Brief: Exactly the lines starting at the line containing "green arrow: (84, 35) -> (79, 46), size x1.5" and ending at the line containing "brown circle: (69, 92) -> (61, 77), moved" are to be written out from the listing below, both included.

Information supplied:
***
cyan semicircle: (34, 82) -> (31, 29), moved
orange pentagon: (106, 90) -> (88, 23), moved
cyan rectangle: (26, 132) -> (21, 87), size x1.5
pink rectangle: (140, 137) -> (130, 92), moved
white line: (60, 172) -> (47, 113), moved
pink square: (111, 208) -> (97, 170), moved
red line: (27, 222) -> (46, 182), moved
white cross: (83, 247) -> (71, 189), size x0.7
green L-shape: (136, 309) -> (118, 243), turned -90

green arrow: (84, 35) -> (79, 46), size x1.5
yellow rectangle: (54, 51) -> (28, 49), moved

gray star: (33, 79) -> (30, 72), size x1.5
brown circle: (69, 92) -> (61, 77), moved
***
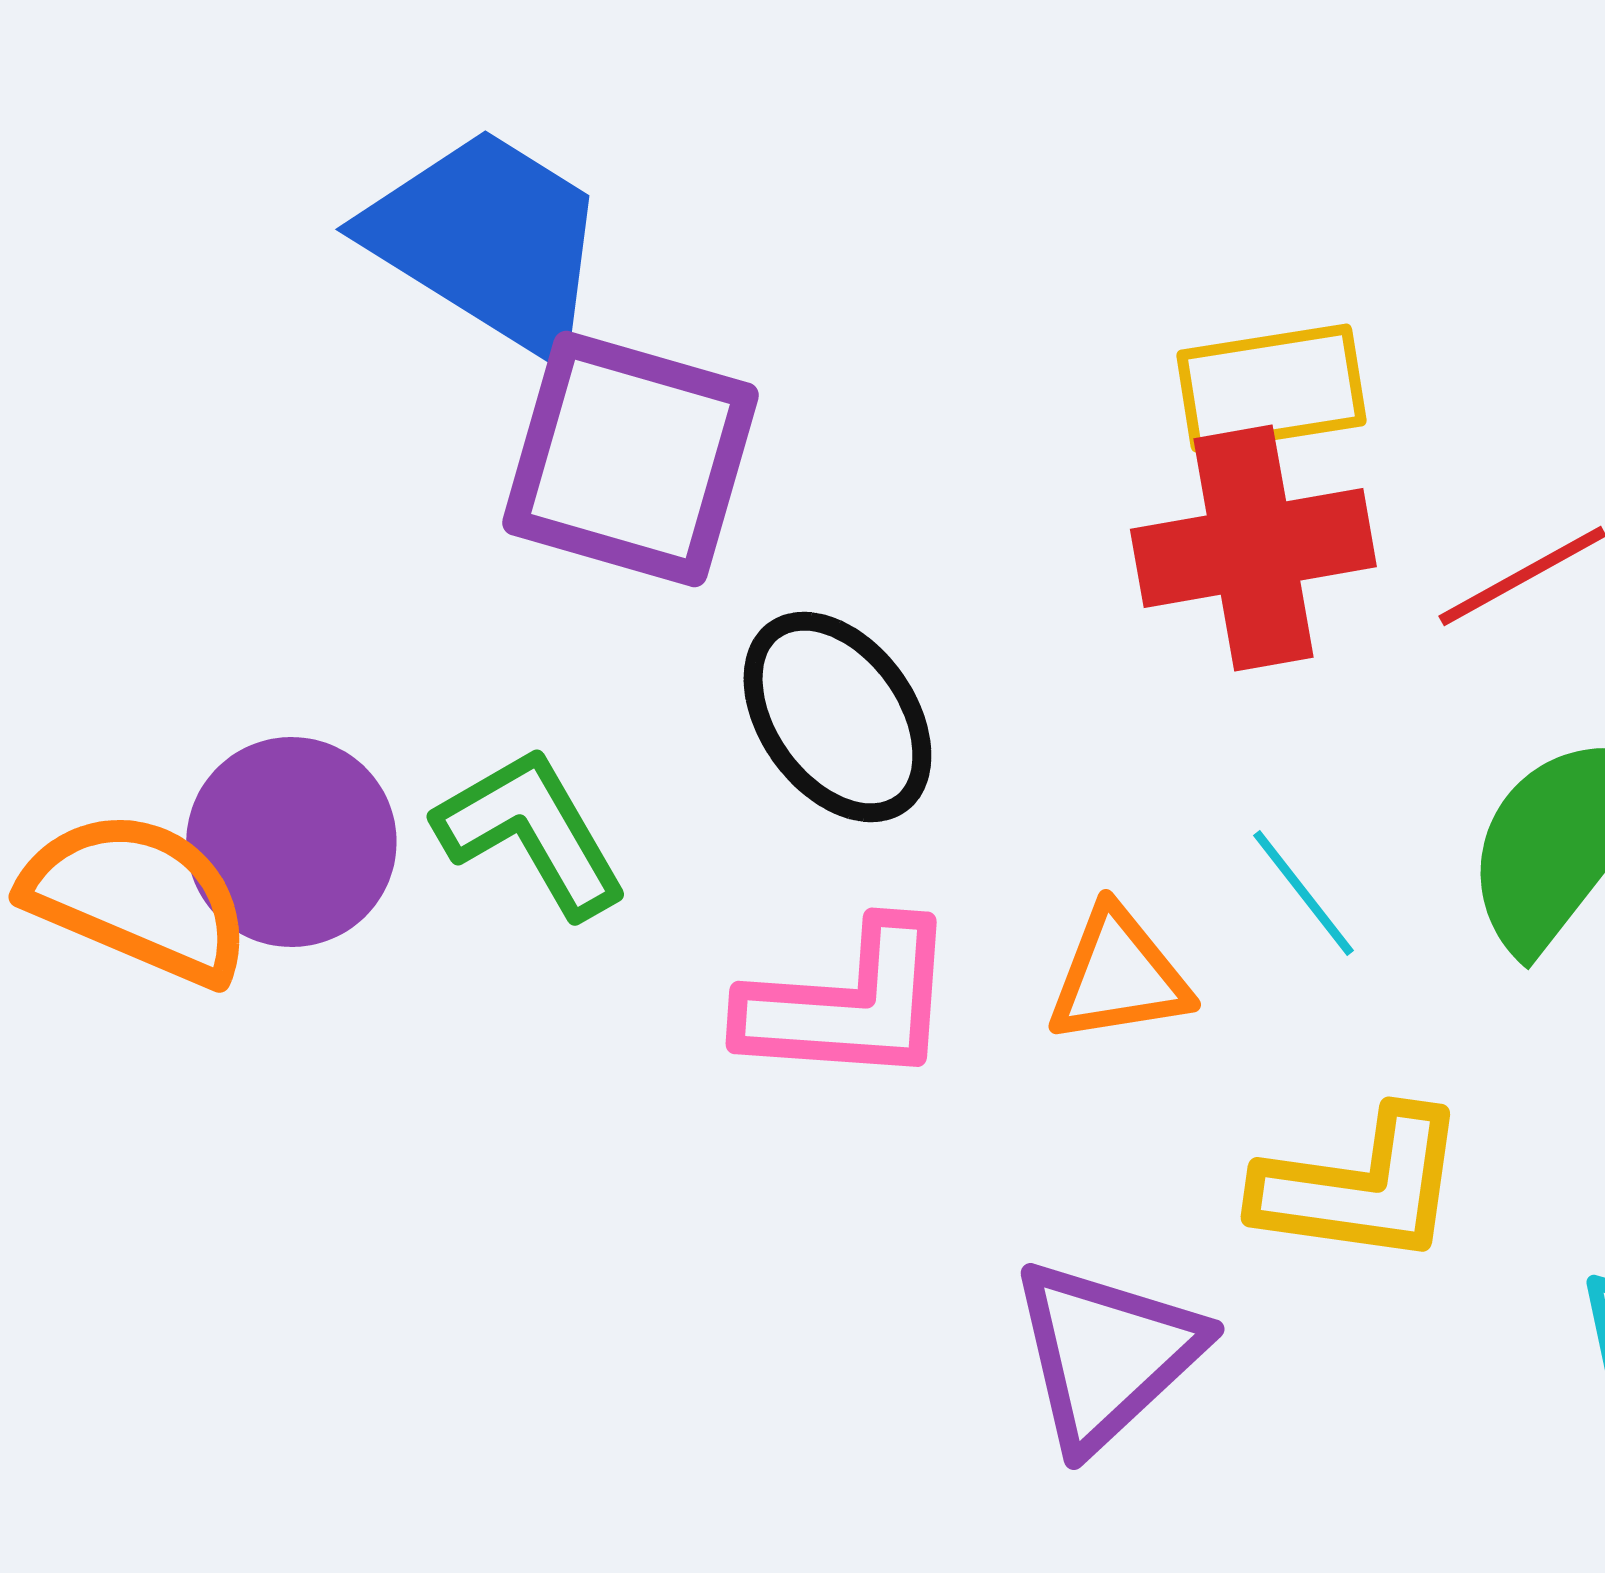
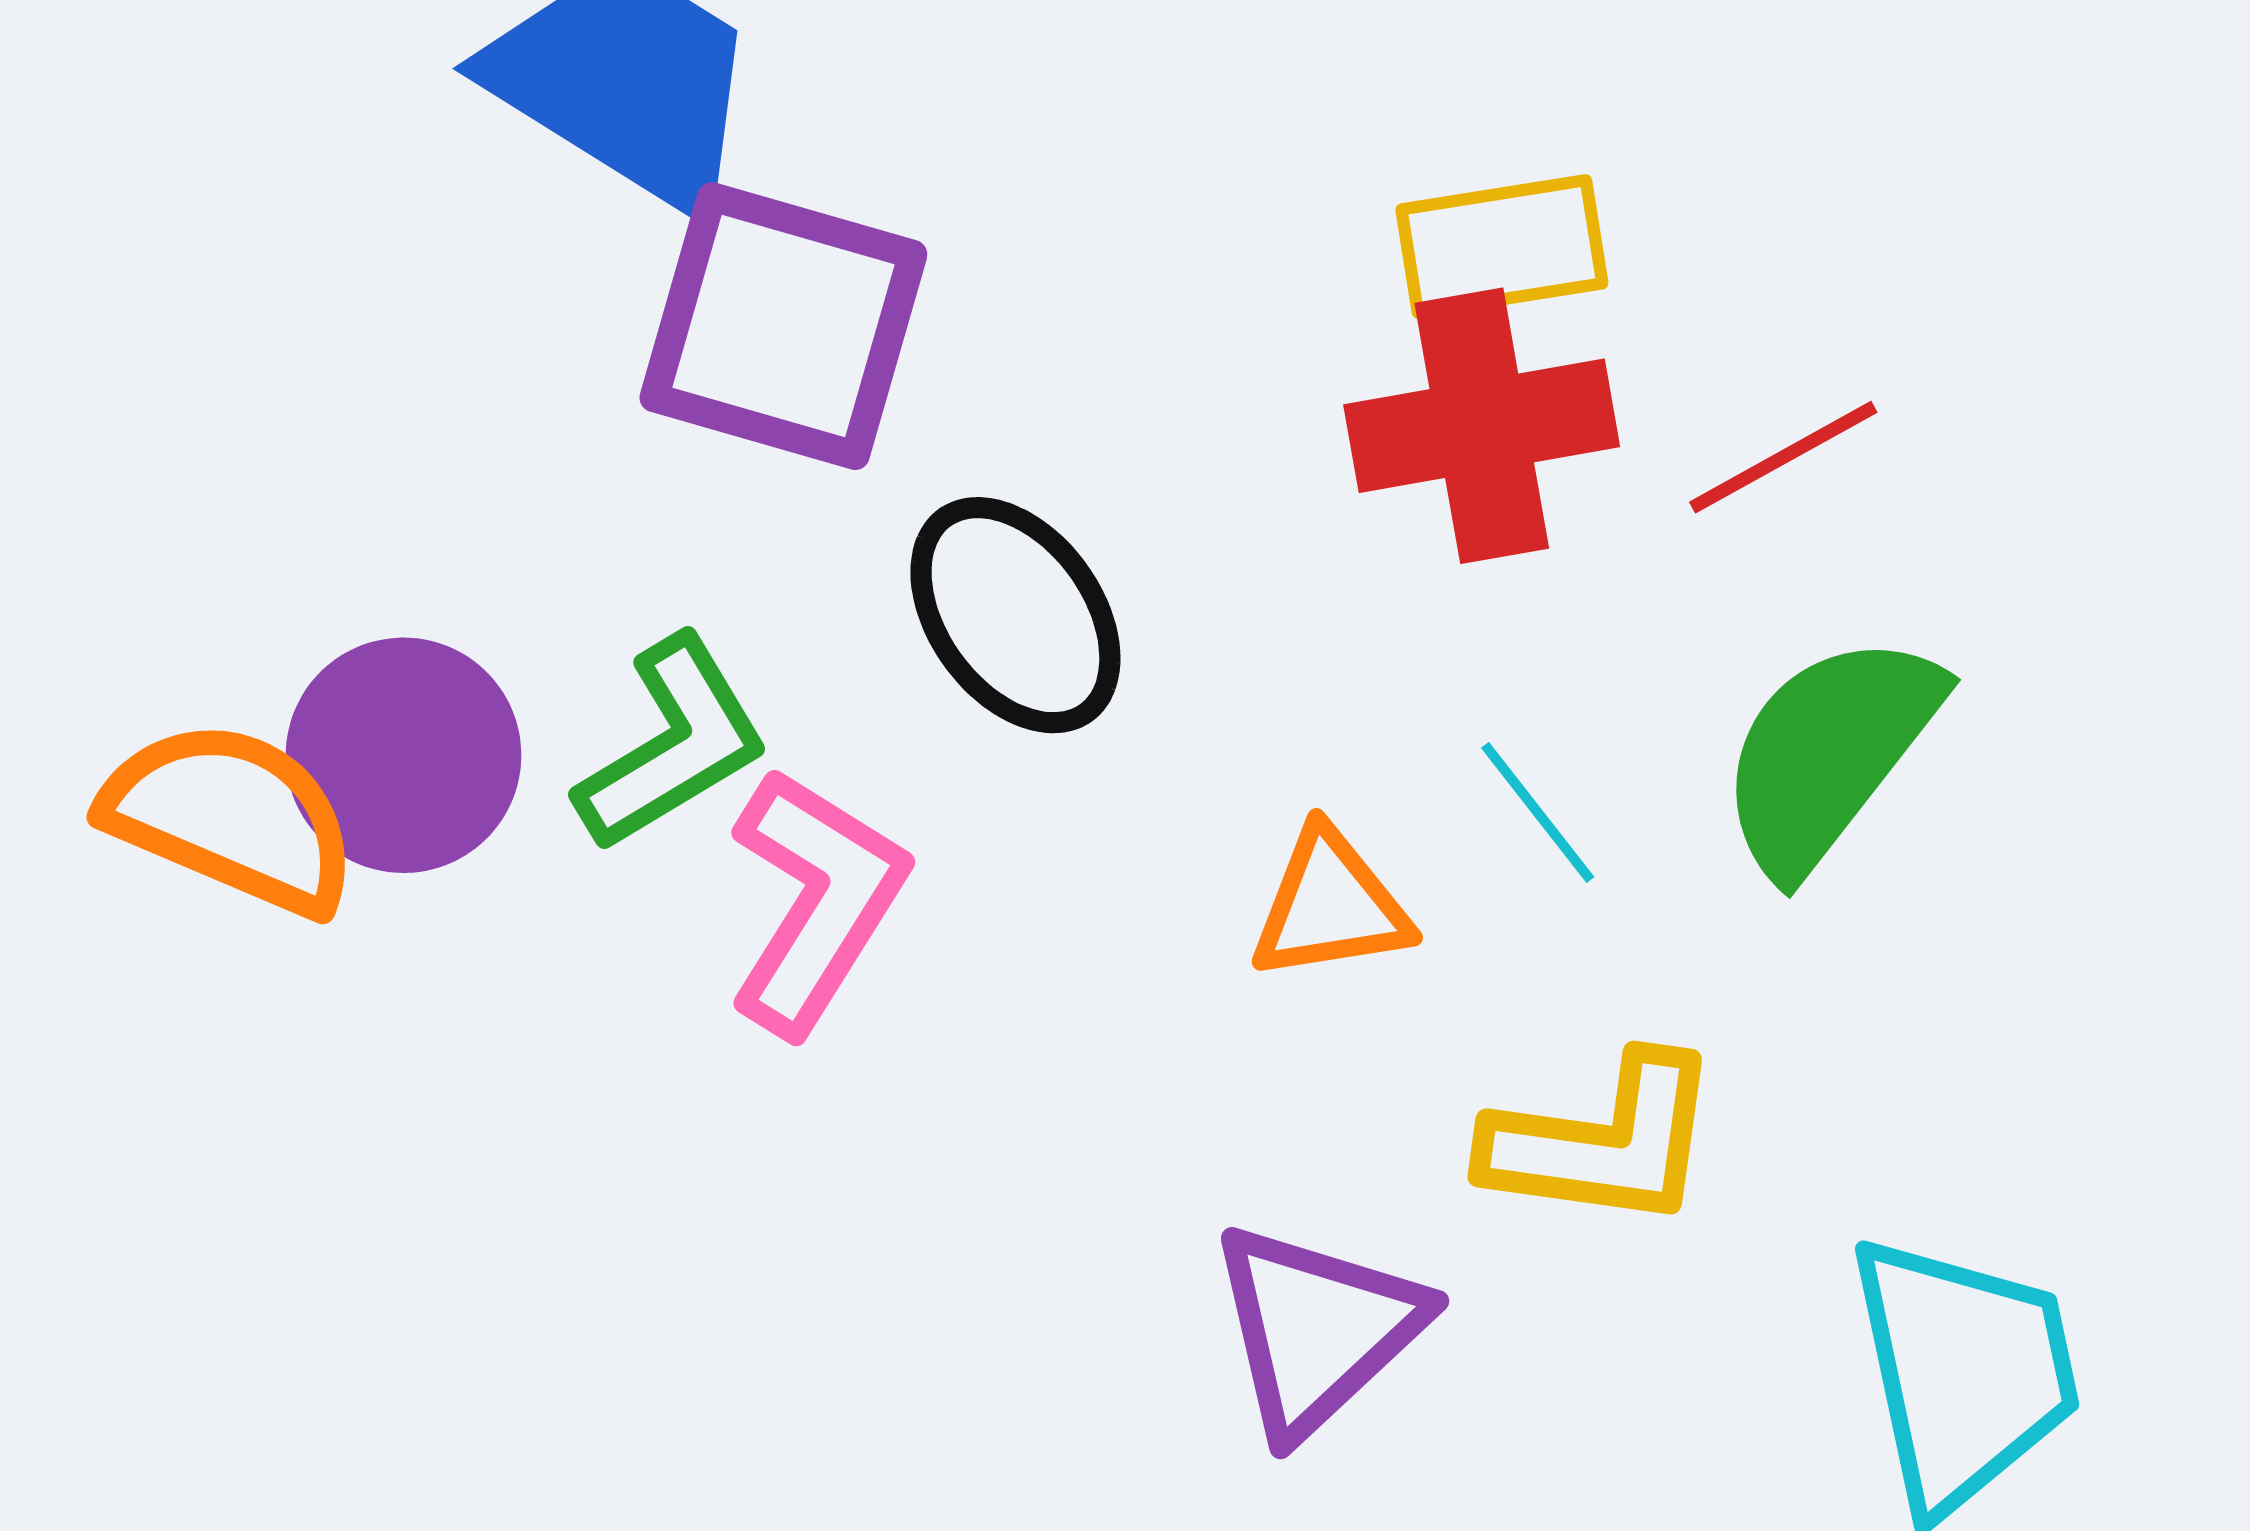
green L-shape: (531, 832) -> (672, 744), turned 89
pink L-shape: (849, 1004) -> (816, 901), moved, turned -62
***
Written answer:
green arrow: (84, 35) -> (79, 46), size x1.5
yellow rectangle: (54, 51) -> (28, 49), moved

gray star: (33, 79) -> (30, 72), size x1.5
brown circle: (69, 92) -> (61, 77), moved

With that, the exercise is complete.